RECORDS FOR THIS EXERCISE ▸
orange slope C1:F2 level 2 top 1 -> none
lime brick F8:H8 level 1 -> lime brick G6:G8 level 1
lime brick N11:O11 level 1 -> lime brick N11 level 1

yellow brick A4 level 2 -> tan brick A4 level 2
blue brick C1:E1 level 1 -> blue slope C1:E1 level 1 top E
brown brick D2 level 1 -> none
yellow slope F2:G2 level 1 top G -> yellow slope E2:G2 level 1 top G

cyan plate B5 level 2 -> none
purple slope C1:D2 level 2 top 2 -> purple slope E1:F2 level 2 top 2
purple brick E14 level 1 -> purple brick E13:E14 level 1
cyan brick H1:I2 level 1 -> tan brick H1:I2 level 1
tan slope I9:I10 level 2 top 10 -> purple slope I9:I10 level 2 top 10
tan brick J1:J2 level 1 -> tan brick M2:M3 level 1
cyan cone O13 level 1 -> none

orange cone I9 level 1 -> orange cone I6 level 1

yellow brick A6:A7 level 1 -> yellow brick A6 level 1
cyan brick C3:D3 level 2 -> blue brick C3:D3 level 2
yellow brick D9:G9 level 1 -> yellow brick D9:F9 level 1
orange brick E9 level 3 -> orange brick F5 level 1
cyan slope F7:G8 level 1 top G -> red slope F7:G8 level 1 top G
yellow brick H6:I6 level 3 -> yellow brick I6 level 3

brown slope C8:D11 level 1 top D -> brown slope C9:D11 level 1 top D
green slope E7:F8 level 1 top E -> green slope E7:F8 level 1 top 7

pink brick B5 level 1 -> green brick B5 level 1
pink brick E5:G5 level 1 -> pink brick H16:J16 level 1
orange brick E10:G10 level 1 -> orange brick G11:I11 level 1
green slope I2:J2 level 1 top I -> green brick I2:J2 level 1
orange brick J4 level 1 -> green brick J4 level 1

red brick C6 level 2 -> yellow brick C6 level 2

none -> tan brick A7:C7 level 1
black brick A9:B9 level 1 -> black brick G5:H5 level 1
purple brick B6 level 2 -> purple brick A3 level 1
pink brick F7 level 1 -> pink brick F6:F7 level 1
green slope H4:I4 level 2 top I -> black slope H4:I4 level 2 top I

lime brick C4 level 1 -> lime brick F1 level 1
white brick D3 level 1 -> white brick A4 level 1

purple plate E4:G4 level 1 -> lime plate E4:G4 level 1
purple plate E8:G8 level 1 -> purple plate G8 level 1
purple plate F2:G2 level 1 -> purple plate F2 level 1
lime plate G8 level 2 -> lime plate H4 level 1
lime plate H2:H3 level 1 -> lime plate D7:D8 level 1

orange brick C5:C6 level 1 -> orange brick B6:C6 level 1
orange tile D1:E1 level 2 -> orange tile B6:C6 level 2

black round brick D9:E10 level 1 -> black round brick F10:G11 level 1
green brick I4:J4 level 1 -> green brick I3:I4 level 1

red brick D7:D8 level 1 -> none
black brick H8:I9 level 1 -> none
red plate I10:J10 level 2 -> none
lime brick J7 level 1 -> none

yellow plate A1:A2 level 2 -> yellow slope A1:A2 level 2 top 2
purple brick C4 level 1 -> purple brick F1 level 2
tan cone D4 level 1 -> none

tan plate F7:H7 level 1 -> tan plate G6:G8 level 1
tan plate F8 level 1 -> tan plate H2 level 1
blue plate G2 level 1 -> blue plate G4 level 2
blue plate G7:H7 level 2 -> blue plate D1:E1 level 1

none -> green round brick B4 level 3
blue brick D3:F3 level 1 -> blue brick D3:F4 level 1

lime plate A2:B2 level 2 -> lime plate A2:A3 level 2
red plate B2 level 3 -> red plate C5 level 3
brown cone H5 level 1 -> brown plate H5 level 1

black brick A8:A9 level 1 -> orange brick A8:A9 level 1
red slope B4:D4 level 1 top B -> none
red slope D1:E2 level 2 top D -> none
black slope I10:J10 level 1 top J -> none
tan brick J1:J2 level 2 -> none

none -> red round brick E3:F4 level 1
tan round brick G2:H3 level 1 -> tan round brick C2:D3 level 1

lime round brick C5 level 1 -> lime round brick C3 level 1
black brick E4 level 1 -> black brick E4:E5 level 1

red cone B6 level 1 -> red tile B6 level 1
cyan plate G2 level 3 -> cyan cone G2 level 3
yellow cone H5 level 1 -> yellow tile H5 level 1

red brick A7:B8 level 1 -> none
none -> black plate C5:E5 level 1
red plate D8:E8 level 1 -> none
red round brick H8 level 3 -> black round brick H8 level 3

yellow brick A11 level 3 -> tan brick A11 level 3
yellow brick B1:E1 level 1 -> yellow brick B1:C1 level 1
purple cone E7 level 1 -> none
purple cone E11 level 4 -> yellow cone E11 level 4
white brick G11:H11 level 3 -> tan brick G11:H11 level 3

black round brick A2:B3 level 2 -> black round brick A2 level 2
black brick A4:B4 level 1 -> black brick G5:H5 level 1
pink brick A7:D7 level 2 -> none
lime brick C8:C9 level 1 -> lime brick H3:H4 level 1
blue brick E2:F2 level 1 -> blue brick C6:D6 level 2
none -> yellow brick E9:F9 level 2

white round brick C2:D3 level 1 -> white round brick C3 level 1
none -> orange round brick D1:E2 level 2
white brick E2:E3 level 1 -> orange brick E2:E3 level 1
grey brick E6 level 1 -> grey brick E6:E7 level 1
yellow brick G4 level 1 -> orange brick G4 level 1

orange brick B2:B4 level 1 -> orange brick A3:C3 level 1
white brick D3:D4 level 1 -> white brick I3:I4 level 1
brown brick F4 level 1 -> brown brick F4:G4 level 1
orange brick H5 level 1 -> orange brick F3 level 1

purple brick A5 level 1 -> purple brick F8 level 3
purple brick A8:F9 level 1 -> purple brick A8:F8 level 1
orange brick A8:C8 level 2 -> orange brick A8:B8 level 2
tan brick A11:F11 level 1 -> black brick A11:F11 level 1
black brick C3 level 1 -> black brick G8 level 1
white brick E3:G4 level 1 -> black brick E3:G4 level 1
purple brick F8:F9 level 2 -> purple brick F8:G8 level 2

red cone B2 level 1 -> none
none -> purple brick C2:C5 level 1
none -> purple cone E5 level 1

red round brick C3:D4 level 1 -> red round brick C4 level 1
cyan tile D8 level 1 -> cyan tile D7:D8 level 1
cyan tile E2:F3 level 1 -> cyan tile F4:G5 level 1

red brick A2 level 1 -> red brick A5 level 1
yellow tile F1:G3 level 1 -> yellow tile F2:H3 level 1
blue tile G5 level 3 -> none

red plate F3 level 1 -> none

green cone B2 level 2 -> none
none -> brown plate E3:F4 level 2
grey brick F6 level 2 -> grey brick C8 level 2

REQUIREMENT ▸
Make an exact copy of each line, beginning at the one containing "green cone B2 level 2 -> none" and ending with the last line of the data, and of no other line.

EXPECTED OUTPUT ▸
green cone B2 level 2 -> none
none -> brown plate E3:F4 level 2
grey brick F6 level 2 -> grey brick C8 level 2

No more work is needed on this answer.